Source material Start Marker

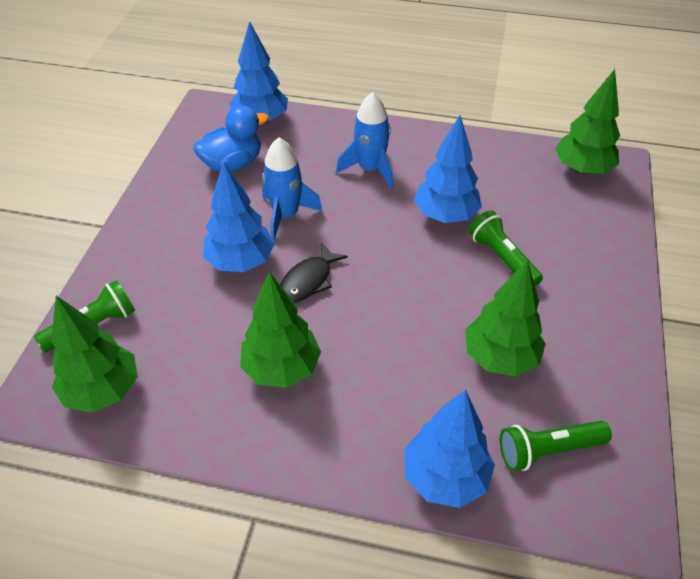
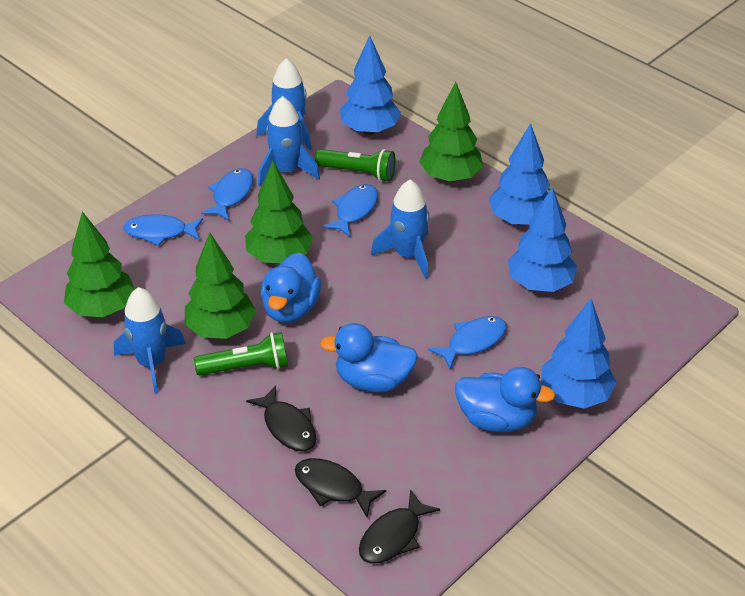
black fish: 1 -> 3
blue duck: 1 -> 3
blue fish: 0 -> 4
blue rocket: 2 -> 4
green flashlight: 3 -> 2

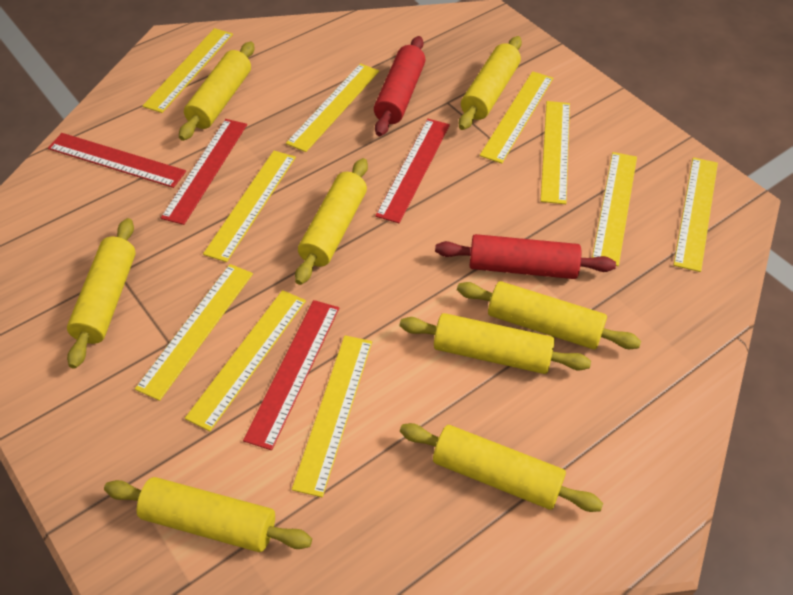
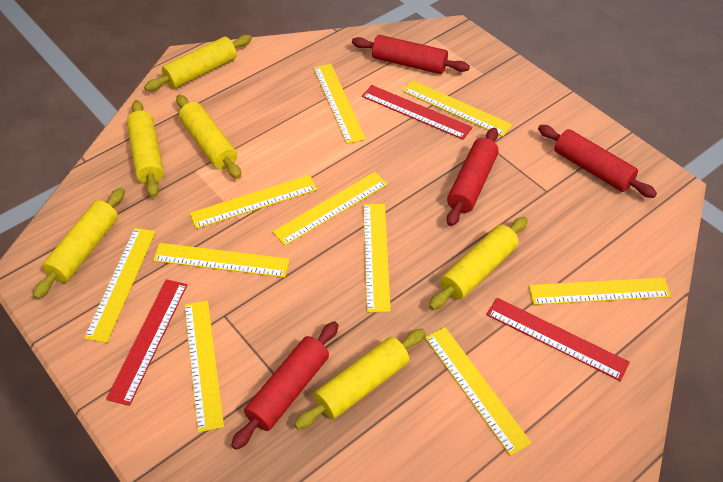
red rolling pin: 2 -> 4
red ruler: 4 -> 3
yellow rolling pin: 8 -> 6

Source material End Marker

Starting at the line that contains "blue duck: 1 -> 3", output every line through the end of the data, both ends included, and nothing else; pictures stay out.

▶ _Written answer_:
blue duck: 1 -> 3
blue fish: 0 -> 4
blue rocket: 2 -> 4
green flashlight: 3 -> 2

red rolling pin: 2 -> 4
red ruler: 4 -> 3
yellow rolling pin: 8 -> 6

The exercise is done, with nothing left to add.